▶ _Problem_: Which lines below include the string "Clock"? Please show each one.

▶ _Data records_:

-.-.-

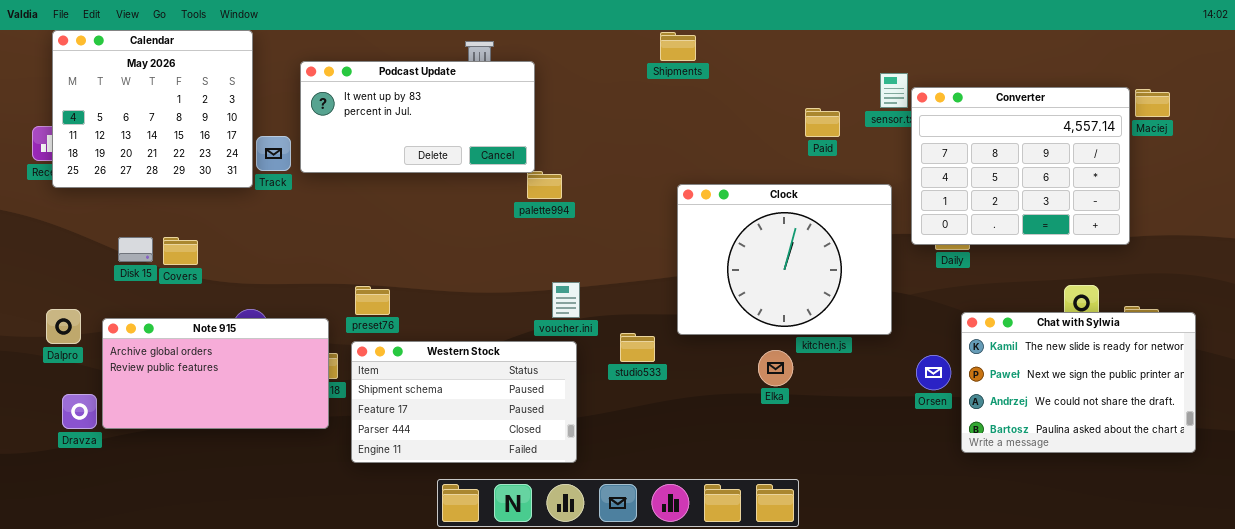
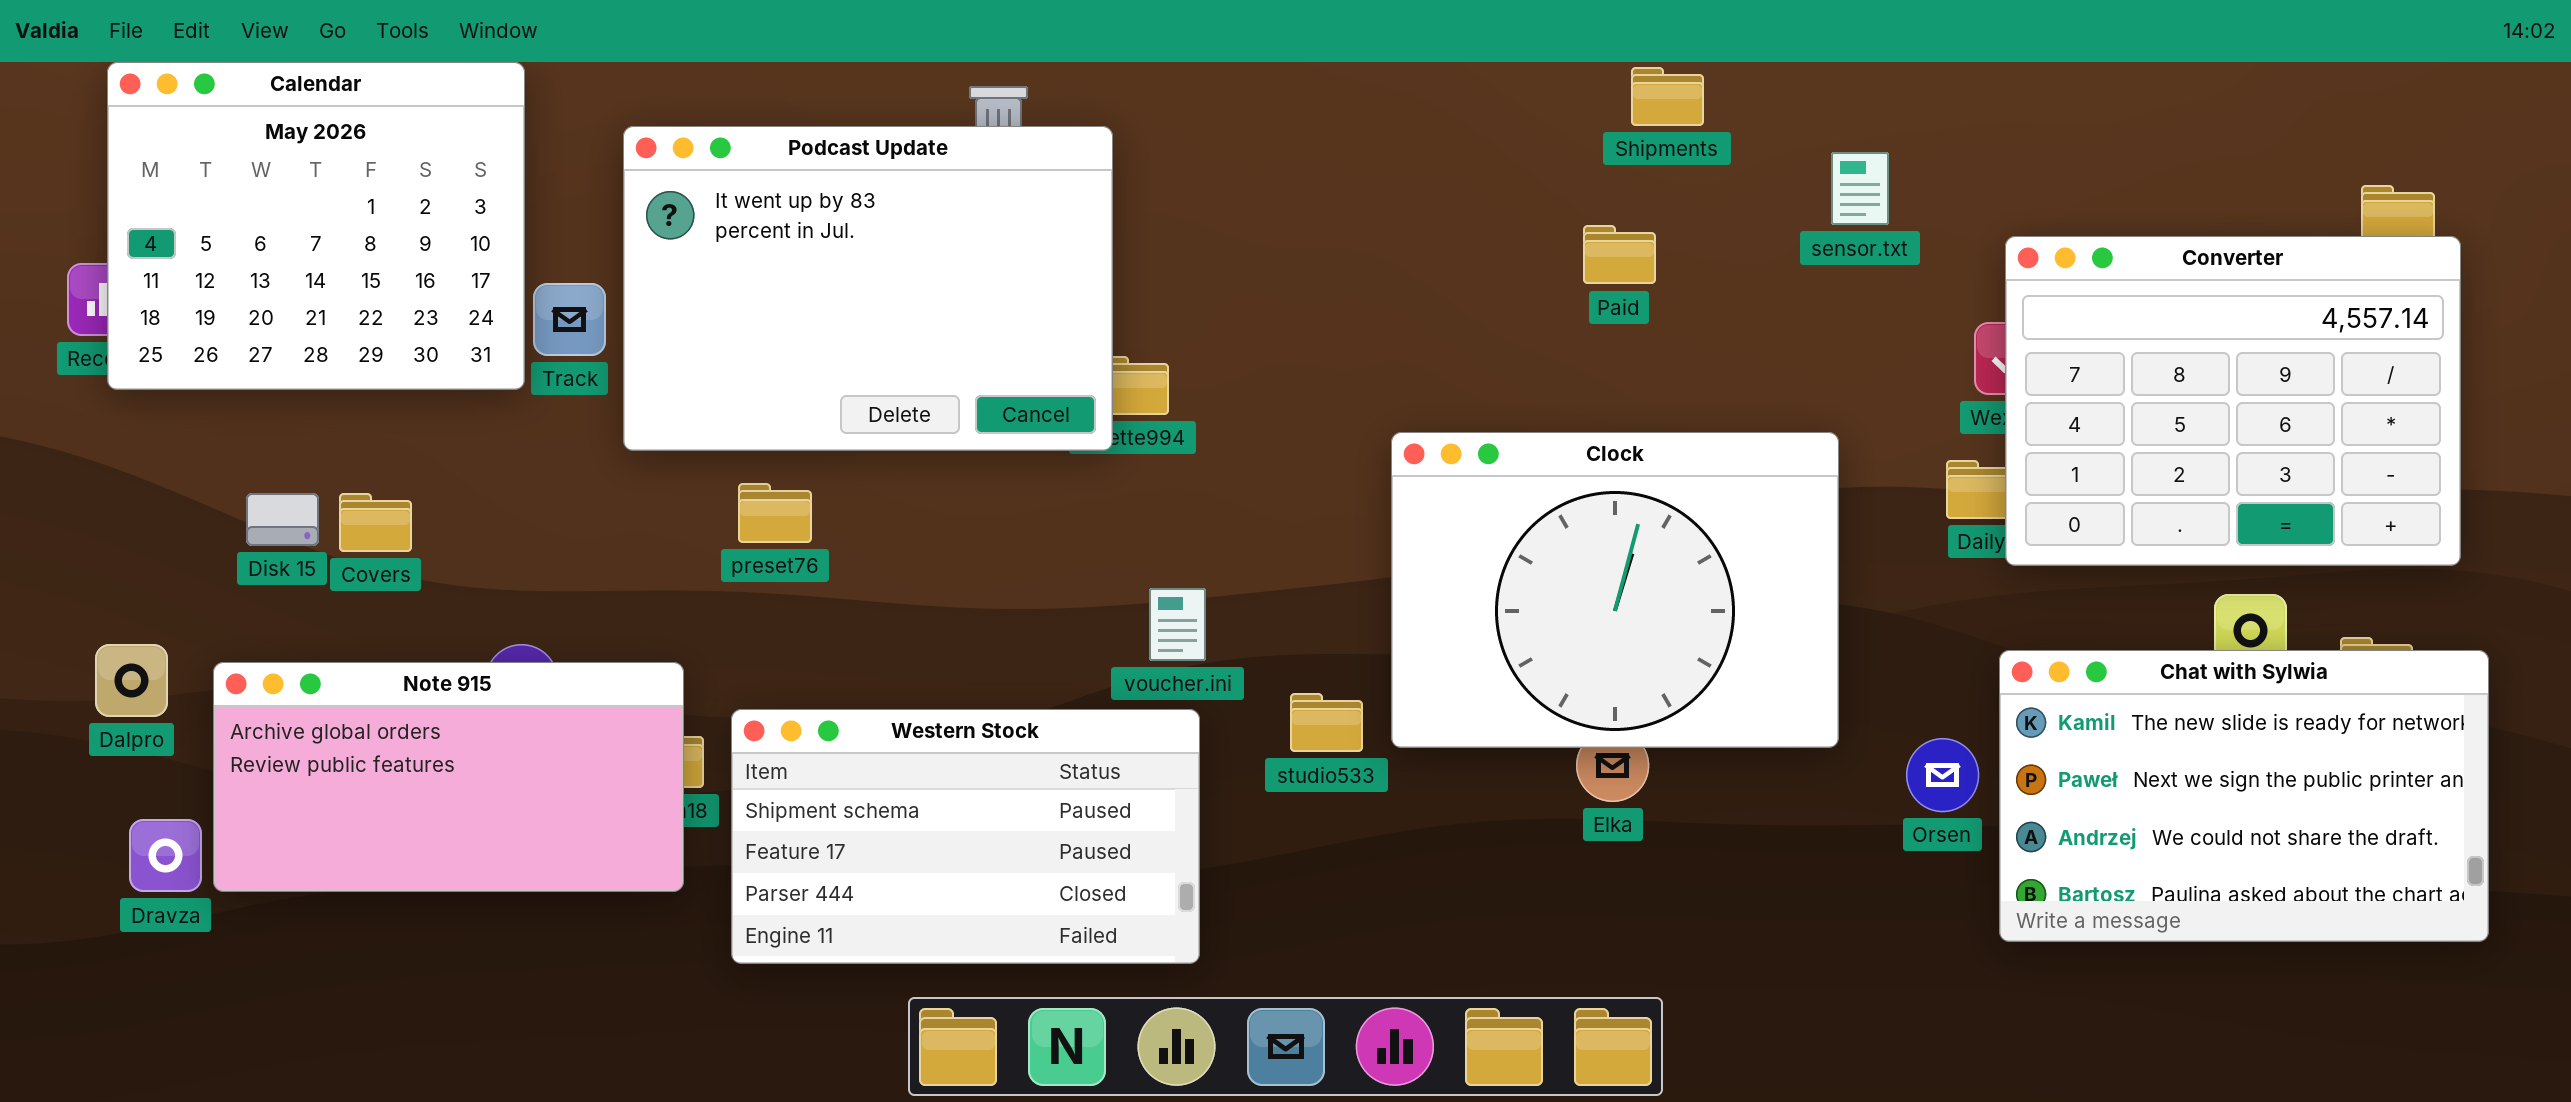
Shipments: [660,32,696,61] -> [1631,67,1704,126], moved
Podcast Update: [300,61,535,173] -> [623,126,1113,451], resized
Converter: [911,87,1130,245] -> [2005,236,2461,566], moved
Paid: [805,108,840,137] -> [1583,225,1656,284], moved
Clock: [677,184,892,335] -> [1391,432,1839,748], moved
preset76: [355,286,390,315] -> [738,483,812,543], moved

-.-.-

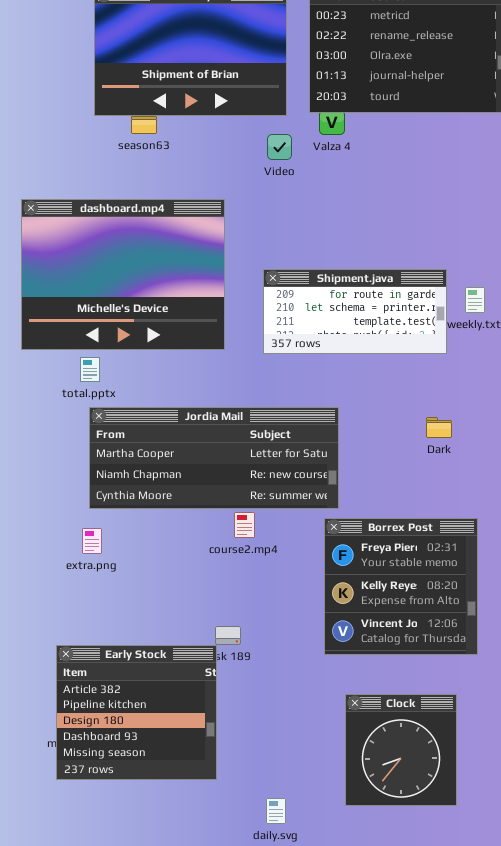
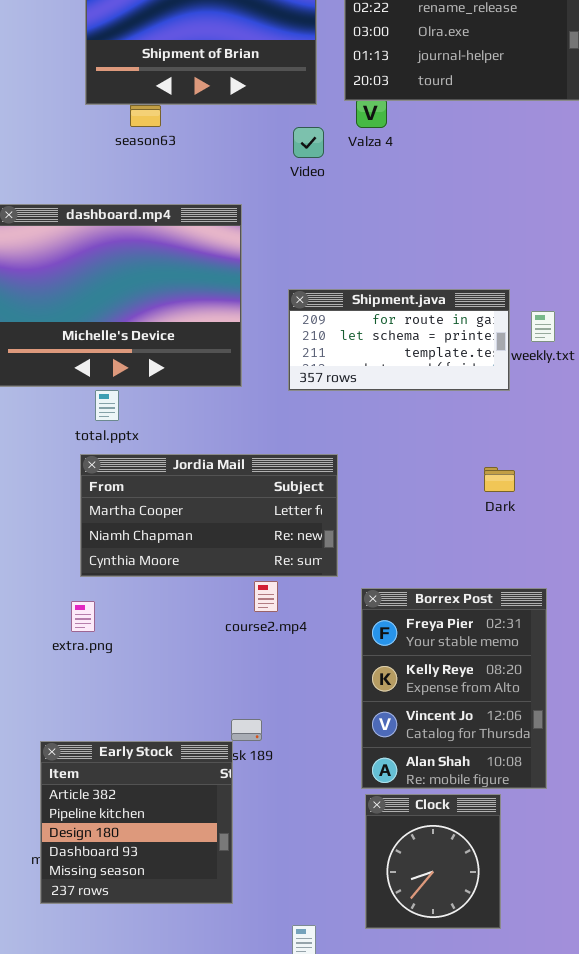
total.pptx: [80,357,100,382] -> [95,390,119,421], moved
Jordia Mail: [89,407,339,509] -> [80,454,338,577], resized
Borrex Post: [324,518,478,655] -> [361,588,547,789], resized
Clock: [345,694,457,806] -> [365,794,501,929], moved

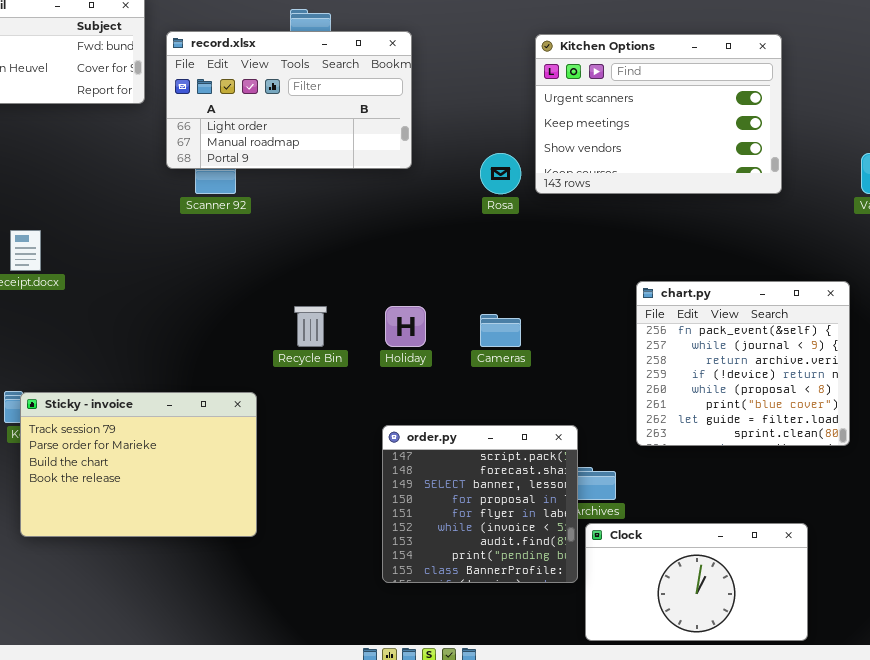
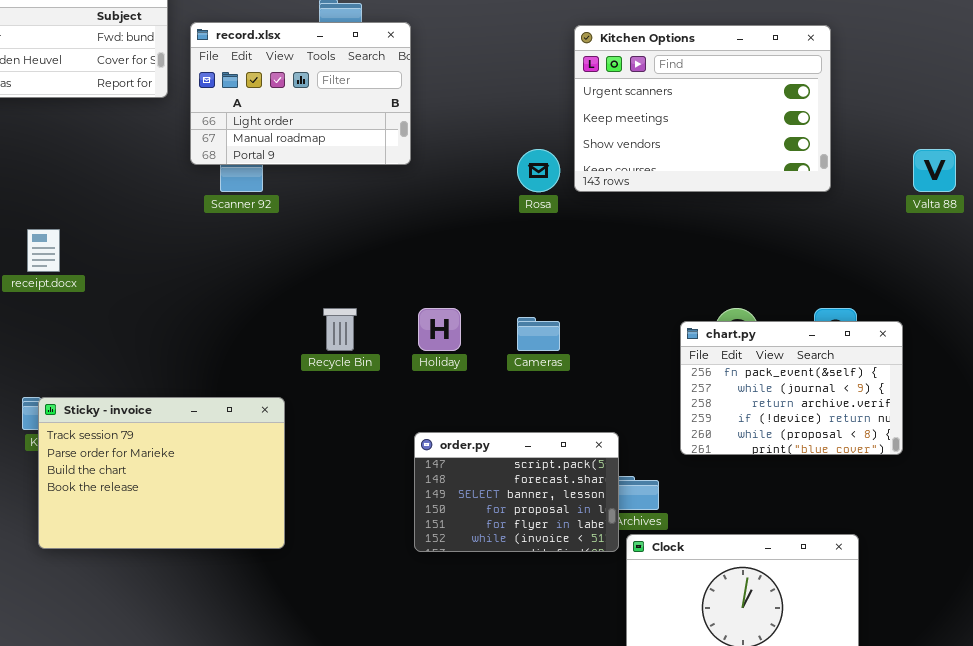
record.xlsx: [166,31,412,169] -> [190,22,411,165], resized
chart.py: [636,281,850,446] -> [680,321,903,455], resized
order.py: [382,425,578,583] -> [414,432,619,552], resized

-.-.-

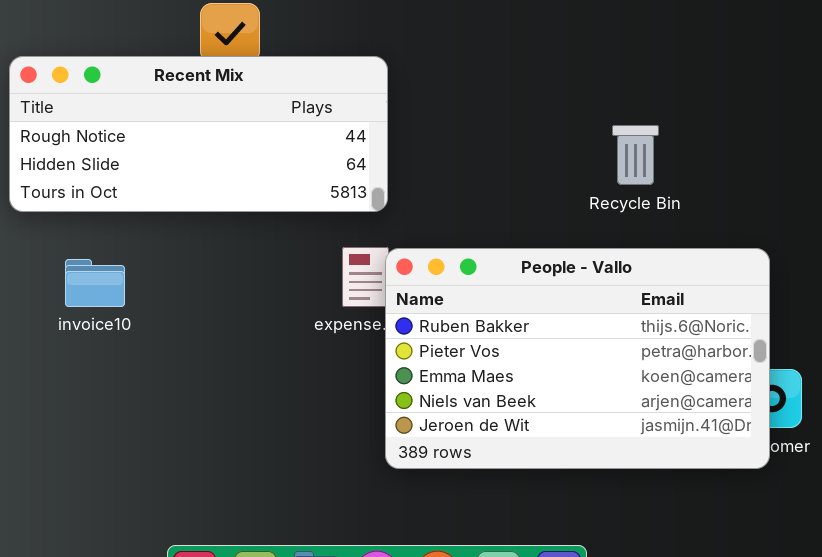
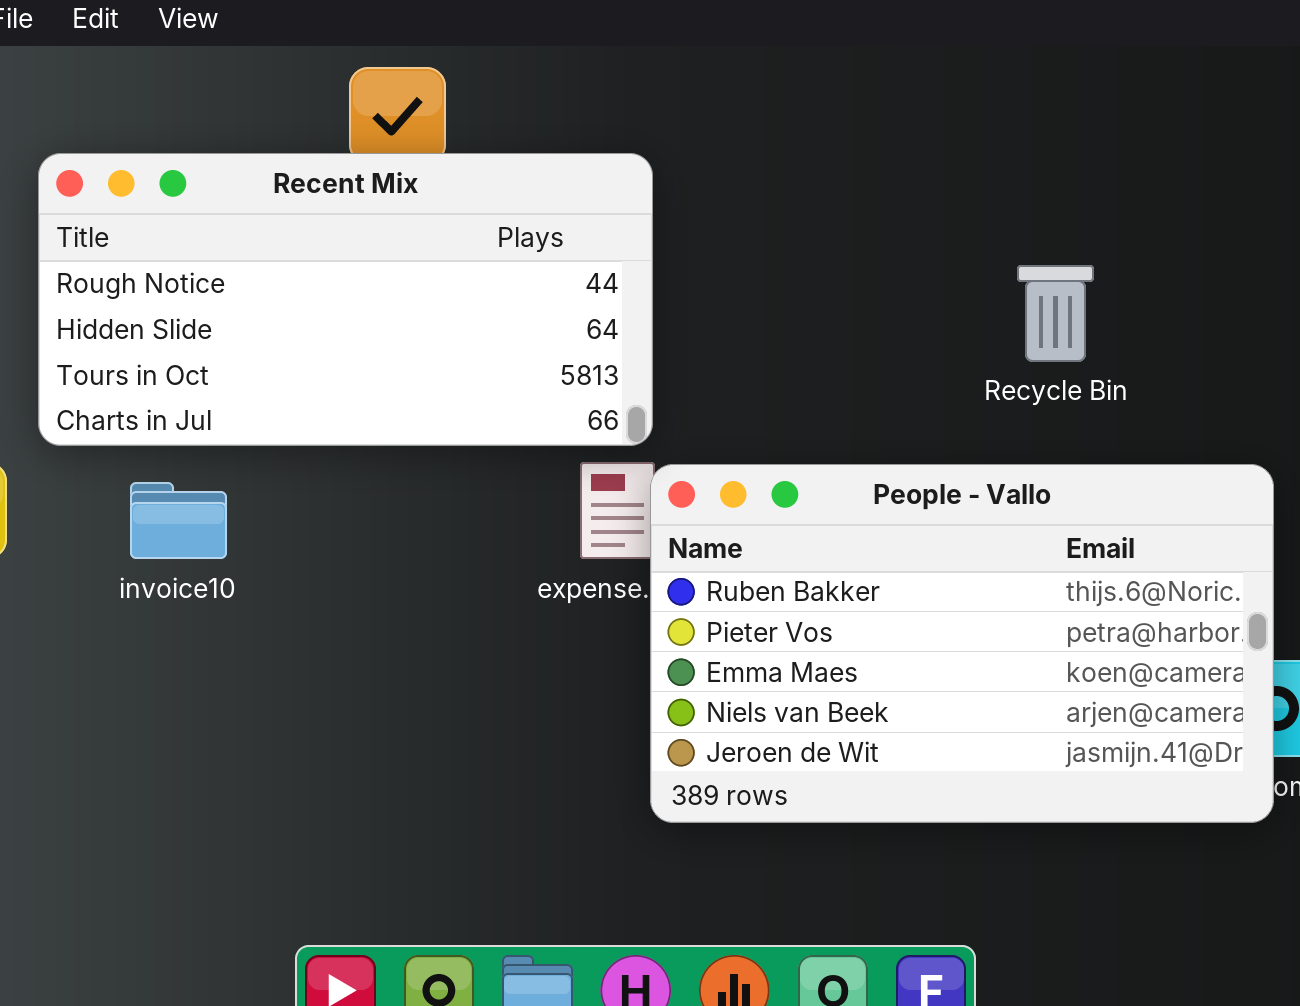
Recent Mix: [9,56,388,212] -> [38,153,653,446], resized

-.-.-

▶ _Answer section_:
Clock: [677,184,892,335] -> [1391,432,1839,748], moved
Clock: [345,694,457,806] -> [365,794,501,929], moved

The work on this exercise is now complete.